Records from a data source
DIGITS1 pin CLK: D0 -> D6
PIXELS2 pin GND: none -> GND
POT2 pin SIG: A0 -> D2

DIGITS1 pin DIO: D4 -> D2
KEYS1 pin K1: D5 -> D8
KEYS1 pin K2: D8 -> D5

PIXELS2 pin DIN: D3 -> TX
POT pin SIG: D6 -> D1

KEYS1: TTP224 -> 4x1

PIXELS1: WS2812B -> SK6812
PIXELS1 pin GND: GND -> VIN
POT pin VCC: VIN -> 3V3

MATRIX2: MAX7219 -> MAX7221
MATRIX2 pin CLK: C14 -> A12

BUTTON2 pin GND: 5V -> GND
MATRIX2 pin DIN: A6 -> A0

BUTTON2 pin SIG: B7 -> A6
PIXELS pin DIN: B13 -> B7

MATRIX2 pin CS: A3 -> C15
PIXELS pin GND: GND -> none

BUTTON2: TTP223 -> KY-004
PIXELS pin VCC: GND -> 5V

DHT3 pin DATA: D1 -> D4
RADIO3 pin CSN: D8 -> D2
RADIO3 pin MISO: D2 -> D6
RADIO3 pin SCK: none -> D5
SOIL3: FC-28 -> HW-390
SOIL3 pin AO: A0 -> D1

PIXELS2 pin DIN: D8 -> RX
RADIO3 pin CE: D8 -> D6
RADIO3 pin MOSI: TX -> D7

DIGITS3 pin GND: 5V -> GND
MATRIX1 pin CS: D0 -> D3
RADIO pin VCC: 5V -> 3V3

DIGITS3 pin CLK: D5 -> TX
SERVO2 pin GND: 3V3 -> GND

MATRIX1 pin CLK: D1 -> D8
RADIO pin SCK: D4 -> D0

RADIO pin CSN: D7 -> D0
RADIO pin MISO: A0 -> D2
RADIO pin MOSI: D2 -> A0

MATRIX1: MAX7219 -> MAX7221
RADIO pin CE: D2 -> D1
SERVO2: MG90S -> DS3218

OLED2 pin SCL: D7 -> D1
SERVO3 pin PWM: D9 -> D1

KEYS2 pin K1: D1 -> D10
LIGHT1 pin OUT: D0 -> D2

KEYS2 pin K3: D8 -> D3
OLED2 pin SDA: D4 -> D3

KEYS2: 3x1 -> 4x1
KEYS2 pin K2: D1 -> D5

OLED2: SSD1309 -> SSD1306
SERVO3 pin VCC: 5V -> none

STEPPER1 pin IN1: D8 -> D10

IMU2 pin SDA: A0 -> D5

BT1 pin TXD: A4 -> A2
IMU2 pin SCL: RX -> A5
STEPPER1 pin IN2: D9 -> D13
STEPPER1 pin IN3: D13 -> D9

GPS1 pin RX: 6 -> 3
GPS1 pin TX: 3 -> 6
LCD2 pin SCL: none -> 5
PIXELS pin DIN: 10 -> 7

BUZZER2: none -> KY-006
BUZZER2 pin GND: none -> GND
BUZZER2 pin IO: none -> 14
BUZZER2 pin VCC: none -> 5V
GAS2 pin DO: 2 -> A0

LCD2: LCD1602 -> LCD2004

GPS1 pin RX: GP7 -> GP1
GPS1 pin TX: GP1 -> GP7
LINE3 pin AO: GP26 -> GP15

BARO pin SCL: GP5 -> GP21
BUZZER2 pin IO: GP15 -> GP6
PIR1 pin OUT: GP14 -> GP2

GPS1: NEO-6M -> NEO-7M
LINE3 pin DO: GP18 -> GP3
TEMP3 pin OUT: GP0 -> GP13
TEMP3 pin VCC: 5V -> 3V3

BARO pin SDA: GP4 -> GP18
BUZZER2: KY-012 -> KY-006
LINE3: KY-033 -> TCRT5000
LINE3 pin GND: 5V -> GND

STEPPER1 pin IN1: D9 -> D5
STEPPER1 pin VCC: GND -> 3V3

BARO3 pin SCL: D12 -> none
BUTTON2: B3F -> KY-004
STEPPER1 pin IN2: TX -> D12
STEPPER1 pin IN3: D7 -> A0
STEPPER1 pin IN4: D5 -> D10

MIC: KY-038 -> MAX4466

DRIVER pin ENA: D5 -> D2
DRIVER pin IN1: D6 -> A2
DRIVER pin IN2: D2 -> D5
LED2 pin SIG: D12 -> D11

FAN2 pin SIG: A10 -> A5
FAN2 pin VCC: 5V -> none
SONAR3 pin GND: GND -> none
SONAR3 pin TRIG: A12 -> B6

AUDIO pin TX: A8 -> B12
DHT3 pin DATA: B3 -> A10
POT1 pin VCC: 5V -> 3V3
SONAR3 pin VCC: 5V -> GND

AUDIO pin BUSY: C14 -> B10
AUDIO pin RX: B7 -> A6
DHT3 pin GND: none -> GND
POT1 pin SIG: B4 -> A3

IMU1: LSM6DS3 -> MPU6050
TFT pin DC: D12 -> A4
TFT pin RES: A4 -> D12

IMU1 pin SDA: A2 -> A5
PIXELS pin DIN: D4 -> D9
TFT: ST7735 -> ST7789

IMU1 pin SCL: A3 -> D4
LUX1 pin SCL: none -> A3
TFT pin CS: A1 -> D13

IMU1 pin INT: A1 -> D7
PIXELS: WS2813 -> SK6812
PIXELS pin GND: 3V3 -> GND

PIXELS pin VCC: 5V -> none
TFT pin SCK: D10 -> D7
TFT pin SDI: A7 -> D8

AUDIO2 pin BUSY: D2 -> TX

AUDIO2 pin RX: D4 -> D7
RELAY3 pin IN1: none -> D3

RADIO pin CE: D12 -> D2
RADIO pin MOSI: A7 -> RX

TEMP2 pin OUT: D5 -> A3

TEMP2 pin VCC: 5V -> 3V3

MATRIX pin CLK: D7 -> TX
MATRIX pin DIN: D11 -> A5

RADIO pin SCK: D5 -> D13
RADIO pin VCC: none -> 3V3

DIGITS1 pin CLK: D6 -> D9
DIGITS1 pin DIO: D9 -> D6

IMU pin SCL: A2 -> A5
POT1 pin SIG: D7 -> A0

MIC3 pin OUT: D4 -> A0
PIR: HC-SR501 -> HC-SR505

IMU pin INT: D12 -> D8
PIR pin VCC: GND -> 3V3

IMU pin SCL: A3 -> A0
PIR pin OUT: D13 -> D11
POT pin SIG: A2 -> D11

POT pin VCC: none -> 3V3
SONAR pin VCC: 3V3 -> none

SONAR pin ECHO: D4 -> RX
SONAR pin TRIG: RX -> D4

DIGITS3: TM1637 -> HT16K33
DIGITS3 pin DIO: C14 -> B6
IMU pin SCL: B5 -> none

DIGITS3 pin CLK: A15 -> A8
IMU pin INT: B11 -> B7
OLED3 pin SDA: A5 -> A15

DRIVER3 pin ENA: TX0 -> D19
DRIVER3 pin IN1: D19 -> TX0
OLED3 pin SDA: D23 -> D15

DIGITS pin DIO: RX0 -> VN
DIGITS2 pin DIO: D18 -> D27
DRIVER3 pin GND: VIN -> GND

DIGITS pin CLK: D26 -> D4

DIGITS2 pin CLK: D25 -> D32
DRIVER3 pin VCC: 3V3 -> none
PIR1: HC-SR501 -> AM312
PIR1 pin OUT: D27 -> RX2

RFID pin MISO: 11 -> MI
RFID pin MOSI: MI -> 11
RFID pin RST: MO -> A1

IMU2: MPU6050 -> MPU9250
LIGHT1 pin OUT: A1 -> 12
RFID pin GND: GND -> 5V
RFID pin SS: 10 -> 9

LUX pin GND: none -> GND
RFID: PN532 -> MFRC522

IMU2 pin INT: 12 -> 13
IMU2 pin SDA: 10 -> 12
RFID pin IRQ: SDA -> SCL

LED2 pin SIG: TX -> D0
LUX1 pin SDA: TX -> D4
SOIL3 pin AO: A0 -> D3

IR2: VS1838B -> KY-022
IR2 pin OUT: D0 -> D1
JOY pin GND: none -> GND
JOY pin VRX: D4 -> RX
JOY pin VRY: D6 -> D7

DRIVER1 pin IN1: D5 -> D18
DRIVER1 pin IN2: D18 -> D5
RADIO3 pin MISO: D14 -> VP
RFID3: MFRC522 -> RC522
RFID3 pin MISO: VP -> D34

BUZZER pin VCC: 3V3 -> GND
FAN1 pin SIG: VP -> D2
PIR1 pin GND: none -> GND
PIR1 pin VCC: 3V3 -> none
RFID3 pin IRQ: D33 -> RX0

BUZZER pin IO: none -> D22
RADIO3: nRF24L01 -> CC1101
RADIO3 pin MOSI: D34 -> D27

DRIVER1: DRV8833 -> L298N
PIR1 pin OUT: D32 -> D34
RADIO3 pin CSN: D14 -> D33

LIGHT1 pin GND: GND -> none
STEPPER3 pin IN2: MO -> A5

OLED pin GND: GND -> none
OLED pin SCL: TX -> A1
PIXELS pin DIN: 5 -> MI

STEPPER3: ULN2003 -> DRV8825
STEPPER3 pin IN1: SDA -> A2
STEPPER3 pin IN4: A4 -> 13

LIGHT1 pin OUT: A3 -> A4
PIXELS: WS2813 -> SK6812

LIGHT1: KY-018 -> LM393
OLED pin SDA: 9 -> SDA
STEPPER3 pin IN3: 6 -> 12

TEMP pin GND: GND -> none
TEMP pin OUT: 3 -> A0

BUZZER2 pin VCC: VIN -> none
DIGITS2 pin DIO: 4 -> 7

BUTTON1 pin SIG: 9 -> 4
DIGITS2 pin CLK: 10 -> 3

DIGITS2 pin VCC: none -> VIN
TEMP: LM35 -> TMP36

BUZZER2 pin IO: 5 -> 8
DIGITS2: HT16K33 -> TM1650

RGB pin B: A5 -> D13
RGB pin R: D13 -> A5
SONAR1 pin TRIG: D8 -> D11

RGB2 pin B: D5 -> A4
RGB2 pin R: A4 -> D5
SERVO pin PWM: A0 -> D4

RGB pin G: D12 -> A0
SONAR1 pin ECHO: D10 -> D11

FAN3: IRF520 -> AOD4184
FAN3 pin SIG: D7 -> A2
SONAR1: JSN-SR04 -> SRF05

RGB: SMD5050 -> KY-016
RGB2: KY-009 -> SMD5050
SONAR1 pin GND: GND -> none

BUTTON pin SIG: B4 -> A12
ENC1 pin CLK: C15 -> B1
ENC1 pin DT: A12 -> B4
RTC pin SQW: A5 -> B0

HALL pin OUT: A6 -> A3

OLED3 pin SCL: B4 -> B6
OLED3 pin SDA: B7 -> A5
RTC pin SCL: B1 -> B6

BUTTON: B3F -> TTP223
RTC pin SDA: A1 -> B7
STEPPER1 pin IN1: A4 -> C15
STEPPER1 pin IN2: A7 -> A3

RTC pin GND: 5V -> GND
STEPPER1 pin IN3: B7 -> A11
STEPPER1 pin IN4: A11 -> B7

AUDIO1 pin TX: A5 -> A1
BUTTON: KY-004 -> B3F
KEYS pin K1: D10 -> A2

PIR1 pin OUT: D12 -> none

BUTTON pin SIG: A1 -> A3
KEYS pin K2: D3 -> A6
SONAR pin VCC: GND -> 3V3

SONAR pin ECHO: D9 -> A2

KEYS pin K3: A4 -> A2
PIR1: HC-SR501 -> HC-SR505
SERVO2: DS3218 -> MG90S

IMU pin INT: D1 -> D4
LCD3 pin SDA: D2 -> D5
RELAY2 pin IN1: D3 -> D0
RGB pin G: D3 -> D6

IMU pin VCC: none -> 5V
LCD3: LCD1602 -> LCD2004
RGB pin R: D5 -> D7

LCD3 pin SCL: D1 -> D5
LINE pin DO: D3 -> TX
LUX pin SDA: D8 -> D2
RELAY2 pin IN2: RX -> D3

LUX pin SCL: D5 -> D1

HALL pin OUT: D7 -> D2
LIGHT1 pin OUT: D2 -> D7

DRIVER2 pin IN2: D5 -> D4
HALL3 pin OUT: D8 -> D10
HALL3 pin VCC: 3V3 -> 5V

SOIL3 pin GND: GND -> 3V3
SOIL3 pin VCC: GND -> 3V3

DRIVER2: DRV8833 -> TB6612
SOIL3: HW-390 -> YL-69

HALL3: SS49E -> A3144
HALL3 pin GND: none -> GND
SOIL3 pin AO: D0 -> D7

What to work on
What you return must be the lines above that run from the line with "MATRIX pin CLK: D7 -> TX" to the line with "IMU pin INT: D12 -> D8", inclusive, each copied exactly.

Response for this exercise
MATRIX pin CLK: D7 -> TX
MATRIX pin DIN: D11 -> A5

RADIO pin SCK: D5 -> D13
RADIO pin VCC: none -> 3V3

DIGITS1 pin CLK: D6 -> D9
DIGITS1 pin DIO: D9 -> D6

IMU pin SCL: A2 -> A5
POT1 pin SIG: D7 -> A0

MIC3 pin OUT: D4 -> A0
PIR: HC-SR501 -> HC-SR505

IMU pin INT: D12 -> D8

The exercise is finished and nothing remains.